[Task description]
Wherever the word "right" occurs in the lines below, copy the whole line.

[Material provided]

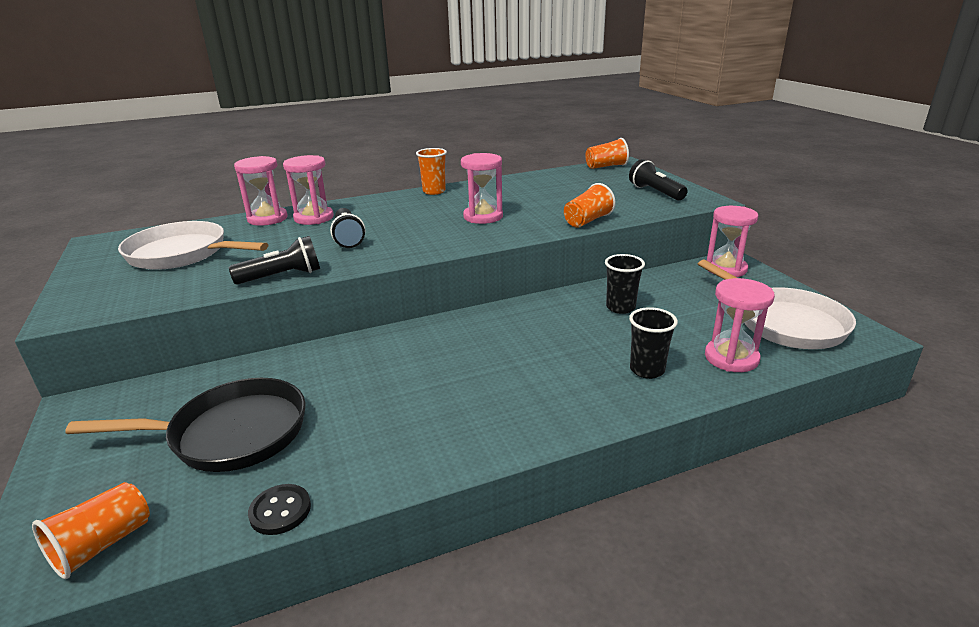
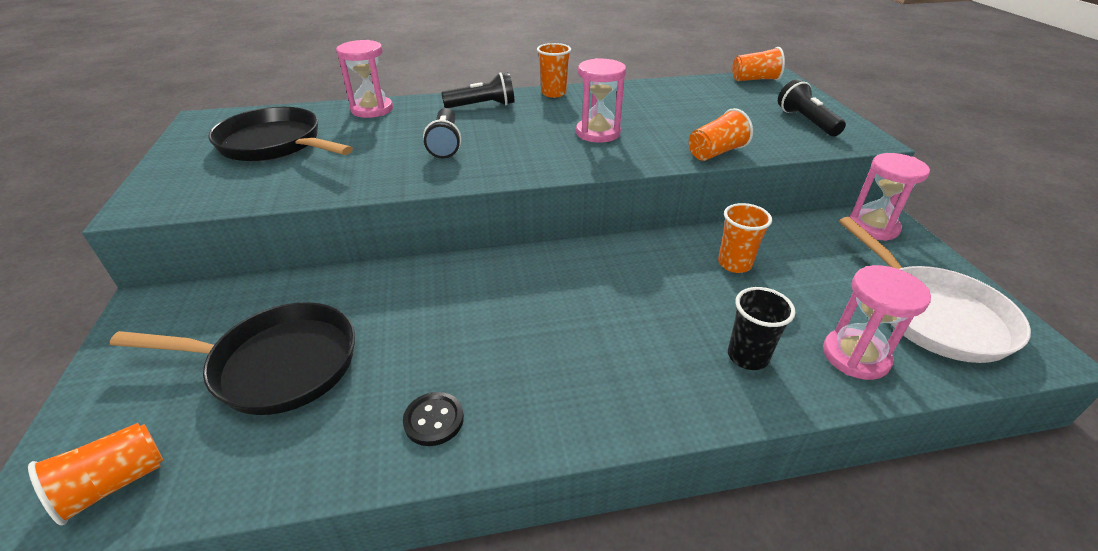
camera: 10 degrees right, 10 degrees up
(183, 254) = (275, 144): white pan -> black pan
(280, 511) = (296, 477): black button -> black button (434, 420)
(282, 276) = (362, 186): black flashlight -> black flashlight (482, 106)
(314, 218) = (418, 114): pink hourglass -> none
(620, 307) = (734, 264): black cup -> orange cup

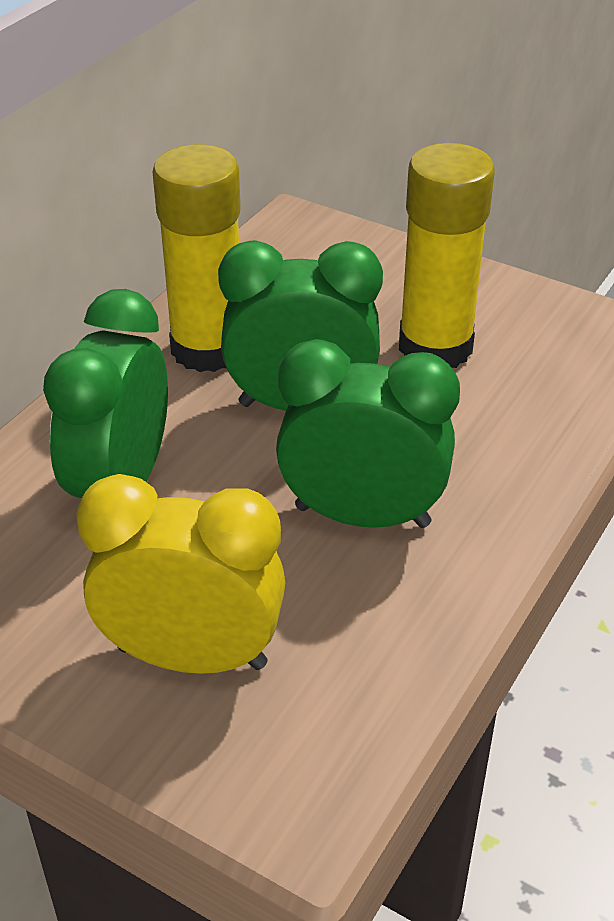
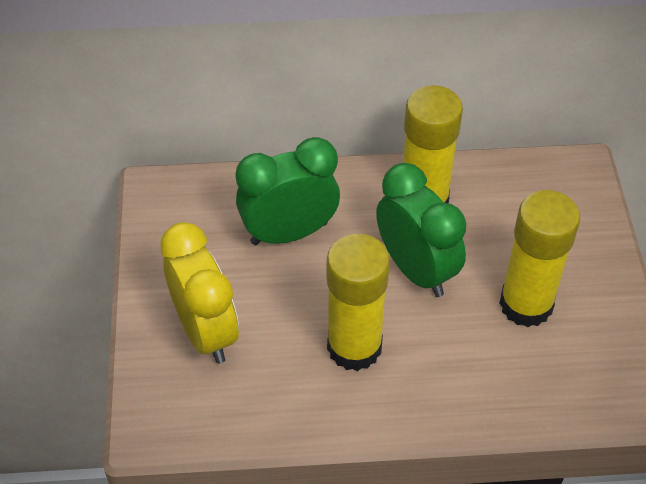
camera: 55 degrees right, 10 degrees up
(362, 516) = (354, 347): green clock -> yellow glue stick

[Reply to the task]
camera: 10 degrees right, 10 degrees up
camera: 55 degrees right, 10 degrees up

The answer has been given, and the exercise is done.